◆ **Exercise details**
Word for word, restate the lines from the start of the data below through the line containing "J2 pin 1: GND -> W12".
═══ Material supplied ═══
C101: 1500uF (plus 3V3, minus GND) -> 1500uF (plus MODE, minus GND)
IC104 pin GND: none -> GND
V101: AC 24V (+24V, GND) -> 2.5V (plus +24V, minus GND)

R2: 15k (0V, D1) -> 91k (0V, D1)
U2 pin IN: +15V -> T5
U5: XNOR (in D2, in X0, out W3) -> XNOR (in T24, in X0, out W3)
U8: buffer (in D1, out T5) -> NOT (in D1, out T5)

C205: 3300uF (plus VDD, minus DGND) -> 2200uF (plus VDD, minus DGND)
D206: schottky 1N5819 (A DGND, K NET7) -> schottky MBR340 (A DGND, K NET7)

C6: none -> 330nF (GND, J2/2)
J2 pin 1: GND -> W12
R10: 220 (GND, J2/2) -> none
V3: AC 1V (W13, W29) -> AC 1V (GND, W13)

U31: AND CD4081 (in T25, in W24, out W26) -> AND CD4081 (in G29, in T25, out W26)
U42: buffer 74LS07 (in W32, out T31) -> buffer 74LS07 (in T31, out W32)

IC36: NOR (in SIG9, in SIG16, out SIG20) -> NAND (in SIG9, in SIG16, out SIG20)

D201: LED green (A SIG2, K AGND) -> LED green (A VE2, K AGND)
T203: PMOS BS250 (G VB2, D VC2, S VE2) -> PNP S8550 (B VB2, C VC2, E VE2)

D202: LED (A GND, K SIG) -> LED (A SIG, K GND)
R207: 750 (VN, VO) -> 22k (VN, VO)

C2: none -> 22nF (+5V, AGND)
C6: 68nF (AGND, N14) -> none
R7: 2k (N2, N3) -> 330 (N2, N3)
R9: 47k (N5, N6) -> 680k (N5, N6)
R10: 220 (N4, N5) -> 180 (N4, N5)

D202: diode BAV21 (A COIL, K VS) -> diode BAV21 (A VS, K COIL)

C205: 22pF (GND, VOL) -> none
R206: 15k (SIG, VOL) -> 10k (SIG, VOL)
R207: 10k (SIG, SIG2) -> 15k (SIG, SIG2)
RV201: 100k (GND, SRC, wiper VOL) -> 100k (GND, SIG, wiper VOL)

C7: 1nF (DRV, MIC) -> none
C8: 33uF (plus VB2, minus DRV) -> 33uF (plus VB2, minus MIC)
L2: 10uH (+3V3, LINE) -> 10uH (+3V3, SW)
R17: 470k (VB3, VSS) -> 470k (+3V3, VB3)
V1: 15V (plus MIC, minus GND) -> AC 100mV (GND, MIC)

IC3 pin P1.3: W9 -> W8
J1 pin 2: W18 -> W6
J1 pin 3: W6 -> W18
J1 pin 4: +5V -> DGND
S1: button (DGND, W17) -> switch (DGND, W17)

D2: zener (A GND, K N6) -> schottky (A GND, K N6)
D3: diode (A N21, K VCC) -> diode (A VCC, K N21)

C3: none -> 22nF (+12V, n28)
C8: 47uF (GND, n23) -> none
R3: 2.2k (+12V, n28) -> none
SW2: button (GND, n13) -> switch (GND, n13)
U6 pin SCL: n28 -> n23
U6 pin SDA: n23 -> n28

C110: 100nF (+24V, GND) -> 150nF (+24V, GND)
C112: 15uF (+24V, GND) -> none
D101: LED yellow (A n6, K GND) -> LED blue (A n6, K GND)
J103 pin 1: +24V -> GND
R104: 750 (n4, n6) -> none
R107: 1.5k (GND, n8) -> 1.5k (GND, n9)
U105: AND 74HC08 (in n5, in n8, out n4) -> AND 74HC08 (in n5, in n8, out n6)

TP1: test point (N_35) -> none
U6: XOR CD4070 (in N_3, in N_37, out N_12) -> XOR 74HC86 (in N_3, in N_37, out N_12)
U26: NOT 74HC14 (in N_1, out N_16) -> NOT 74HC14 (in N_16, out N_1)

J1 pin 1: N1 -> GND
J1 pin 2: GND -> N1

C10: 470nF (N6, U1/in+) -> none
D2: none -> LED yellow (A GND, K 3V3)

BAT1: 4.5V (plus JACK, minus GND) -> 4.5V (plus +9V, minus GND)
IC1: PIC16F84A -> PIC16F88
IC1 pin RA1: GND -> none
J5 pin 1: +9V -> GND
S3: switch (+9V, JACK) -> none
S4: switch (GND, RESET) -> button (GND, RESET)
═══
◆ **Reply**
C101: 1500uF (plus 3V3, minus GND) -> 1500uF (plus MODE, minus GND)
IC104 pin GND: none -> GND
V101: AC 24V (+24V, GND) -> 2.5V (plus +24V, minus GND)

R2: 15k (0V, D1) -> 91k (0V, D1)
U2 pin IN: +15V -> T5
U5: XNOR (in D2, in X0, out W3) -> XNOR (in T24, in X0, out W3)
U8: buffer (in D1, out T5) -> NOT (in D1, out T5)

C205: 3300uF (plus VDD, minus DGND) -> 2200uF (plus VDD, minus DGND)
D206: schottky 1N5819 (A DGND, K NET7) -> schottky MBR340 (A DGND, K NET7)

C6: none -> 330nF (GND, J2/2)
J2 pin 1: GND -> W12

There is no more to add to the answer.